▸ **SOURCE MATERIAL**
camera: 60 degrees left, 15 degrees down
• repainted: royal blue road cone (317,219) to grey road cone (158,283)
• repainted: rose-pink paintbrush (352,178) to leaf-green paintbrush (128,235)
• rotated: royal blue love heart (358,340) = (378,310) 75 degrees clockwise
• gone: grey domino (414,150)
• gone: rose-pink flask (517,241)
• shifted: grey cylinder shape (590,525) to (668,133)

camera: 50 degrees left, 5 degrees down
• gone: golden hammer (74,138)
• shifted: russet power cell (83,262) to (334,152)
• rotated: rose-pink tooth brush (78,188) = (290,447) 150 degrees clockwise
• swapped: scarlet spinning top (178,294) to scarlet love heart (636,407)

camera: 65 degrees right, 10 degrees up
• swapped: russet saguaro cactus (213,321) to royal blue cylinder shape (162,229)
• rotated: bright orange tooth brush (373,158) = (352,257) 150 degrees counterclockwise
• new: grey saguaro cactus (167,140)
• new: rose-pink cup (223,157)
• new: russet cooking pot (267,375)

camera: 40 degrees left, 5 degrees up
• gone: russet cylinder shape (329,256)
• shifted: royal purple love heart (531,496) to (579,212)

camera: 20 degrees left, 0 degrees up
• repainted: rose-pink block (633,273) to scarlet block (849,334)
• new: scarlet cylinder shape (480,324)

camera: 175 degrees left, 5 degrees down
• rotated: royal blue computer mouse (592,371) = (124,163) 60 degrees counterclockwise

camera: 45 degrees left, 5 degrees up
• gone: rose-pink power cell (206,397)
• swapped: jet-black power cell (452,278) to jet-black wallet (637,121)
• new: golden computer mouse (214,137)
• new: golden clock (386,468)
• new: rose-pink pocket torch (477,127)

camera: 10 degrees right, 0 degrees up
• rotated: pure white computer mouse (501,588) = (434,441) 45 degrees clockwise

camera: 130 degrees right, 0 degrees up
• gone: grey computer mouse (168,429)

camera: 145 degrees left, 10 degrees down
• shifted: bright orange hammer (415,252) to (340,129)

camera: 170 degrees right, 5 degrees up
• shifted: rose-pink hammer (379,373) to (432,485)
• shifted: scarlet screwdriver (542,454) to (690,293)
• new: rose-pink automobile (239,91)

▸ **TASK STATEMENT**
There is a line with "75 degrees clockwise" and a line with "rose-pink flask (517,241)" above. Copy exactly those two lines and all lines between them, with nothing else.

▸ **TASK SOLUTION**
• rotated: royal blue love heart (358,340) = (378,310) 75 degrees clockwise
• gone: grey domino (414,150)
• gone: rose-pink flask (517,241)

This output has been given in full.